> [PROMPT] All that is needed is every line of the listing below that has "cheese".

--- LISTED RECORDS Enclosed Below ---

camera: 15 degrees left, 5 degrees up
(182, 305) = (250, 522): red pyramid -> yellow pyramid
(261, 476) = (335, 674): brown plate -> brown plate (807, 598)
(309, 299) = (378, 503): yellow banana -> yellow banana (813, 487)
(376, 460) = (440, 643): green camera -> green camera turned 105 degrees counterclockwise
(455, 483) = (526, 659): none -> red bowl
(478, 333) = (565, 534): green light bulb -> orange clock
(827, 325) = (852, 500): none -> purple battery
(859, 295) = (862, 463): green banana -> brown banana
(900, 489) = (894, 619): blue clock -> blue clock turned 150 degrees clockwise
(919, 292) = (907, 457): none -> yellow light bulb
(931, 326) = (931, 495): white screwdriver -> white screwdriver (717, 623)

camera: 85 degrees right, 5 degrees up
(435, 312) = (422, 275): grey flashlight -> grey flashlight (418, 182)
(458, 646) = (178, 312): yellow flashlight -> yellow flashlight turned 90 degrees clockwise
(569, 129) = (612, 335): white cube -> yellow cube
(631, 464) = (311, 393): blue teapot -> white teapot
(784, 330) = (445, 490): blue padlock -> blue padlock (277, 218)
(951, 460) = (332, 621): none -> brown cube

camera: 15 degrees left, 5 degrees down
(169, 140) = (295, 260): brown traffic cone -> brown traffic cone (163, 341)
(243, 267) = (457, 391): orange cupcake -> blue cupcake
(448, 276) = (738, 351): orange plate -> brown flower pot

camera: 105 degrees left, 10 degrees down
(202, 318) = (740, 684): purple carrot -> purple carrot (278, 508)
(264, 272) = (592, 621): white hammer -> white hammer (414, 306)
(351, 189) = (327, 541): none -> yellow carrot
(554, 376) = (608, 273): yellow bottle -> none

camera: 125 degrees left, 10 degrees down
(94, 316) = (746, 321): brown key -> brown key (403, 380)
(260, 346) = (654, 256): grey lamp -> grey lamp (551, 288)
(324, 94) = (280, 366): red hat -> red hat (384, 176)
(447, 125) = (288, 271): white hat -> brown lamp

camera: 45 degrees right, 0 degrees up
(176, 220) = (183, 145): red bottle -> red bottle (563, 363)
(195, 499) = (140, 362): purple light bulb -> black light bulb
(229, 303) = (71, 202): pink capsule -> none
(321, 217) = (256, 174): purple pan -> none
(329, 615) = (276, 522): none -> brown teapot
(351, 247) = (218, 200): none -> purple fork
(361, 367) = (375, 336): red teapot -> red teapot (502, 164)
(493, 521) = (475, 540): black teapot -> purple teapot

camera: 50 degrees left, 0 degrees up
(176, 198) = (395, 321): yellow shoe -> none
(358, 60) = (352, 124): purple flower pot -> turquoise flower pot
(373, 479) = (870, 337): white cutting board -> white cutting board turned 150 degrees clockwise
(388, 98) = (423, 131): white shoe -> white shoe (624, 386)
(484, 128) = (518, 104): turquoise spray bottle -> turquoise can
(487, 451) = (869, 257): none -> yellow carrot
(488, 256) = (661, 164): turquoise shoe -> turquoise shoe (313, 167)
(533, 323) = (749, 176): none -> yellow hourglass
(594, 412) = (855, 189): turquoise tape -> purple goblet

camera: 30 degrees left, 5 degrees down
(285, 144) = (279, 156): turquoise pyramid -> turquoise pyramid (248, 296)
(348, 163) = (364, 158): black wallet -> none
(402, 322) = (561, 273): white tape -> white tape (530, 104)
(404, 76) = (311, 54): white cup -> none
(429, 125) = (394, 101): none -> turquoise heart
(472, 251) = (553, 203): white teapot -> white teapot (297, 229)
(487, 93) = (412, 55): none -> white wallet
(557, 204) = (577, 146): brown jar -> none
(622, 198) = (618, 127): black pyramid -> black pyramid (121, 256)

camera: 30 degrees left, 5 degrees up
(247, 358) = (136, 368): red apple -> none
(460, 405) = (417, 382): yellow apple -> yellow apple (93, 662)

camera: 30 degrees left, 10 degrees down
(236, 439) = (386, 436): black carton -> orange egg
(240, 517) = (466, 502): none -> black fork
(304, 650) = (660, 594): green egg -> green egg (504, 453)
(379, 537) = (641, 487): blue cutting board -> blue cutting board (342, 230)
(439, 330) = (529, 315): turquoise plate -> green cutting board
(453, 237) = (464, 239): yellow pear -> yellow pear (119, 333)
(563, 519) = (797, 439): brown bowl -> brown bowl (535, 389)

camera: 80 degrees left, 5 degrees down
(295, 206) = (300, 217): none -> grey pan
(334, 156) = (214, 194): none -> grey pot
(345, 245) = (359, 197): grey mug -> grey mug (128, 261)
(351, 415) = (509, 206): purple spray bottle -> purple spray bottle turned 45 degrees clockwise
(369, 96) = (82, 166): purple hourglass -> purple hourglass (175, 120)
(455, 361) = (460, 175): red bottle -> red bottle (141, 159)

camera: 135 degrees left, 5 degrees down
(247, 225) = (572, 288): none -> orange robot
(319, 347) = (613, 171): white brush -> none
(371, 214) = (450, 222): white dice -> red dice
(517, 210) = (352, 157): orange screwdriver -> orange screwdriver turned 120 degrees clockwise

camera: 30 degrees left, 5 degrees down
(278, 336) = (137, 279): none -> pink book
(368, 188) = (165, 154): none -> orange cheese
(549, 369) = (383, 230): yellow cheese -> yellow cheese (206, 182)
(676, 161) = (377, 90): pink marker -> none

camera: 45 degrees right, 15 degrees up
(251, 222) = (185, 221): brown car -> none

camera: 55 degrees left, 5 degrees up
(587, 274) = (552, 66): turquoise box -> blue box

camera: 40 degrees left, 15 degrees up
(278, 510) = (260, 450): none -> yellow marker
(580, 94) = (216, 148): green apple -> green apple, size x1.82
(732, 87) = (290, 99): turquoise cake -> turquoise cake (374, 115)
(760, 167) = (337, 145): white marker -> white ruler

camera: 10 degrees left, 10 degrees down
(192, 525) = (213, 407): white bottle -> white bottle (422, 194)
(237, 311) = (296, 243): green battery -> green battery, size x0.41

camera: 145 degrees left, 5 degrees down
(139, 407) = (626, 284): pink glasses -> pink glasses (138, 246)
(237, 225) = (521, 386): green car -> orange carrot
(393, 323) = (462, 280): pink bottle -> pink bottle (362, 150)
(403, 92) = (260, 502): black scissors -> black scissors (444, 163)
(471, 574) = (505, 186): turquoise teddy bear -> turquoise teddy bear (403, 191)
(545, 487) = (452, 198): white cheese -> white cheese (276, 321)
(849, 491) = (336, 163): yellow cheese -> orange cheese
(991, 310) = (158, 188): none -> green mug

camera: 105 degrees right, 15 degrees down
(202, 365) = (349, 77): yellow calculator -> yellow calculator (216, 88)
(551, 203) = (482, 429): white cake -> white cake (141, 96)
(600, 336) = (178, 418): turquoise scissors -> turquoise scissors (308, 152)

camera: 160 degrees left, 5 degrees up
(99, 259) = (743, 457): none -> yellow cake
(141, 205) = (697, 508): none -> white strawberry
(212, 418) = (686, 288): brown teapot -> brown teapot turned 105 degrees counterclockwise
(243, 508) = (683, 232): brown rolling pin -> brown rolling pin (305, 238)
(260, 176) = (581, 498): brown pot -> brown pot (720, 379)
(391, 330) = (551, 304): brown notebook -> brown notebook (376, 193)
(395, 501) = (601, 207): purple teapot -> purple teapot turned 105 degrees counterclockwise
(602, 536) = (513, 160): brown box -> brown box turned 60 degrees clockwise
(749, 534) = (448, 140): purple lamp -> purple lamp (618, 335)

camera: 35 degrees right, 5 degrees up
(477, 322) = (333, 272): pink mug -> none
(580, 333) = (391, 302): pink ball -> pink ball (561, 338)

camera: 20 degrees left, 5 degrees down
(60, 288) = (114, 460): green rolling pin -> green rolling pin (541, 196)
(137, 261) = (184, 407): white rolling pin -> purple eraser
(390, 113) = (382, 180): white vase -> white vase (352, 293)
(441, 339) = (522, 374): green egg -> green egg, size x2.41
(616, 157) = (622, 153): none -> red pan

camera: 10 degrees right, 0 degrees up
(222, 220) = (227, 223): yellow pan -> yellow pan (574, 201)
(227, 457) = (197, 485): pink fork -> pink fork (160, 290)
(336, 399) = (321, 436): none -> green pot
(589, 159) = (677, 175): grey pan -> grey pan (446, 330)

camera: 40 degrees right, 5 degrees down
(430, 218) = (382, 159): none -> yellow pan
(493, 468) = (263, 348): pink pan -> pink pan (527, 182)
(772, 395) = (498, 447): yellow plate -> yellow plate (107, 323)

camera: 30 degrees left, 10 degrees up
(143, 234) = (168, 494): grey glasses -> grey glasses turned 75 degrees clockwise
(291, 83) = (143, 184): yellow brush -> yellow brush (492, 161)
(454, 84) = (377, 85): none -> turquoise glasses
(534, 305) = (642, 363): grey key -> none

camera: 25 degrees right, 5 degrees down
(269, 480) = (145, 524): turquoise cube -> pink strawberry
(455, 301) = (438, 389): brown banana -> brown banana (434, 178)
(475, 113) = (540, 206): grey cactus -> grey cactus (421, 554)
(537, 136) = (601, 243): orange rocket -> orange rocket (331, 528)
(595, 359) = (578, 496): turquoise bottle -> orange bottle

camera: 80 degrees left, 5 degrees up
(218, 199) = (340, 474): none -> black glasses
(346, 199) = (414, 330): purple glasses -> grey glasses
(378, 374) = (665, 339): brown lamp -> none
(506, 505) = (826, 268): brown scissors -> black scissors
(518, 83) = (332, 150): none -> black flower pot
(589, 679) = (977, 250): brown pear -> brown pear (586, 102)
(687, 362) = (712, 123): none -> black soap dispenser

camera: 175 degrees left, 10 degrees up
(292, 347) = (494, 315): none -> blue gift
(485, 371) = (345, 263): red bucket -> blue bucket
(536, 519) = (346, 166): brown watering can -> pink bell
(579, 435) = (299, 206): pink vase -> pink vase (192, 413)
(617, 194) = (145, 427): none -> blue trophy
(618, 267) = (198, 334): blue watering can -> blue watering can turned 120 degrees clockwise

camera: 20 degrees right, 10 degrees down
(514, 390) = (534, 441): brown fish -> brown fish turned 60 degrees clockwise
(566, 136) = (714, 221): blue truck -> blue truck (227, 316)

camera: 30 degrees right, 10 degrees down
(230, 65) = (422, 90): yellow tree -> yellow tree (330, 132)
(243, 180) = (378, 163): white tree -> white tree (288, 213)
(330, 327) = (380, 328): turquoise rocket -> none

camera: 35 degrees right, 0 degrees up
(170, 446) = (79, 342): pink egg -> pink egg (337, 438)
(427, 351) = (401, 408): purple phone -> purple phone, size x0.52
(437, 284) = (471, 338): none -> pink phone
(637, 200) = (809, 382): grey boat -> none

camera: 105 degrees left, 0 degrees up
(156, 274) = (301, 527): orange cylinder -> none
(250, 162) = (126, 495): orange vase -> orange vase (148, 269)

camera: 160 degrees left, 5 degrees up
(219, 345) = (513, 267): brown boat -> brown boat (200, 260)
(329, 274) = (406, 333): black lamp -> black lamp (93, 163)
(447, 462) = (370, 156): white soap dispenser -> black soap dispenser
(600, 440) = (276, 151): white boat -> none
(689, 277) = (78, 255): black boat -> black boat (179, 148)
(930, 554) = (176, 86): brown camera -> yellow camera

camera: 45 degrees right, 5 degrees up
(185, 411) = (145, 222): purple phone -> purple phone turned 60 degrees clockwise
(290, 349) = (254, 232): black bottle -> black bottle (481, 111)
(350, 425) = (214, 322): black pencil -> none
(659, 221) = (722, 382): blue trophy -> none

--- End of Enclosed LISTED RECORDS ---

> [COMPLETED EXERCISE]
(368, 188) = (165, 154): none -> orange cheese
(549, 369) = (383, 230): yellow cheese -> yellow cheese (206, 182)
(545, 487) = (452, 198): white cheese -> white cheese (276, 321)
(849, 491) = (336, 163): yellow cheese -> orange cheese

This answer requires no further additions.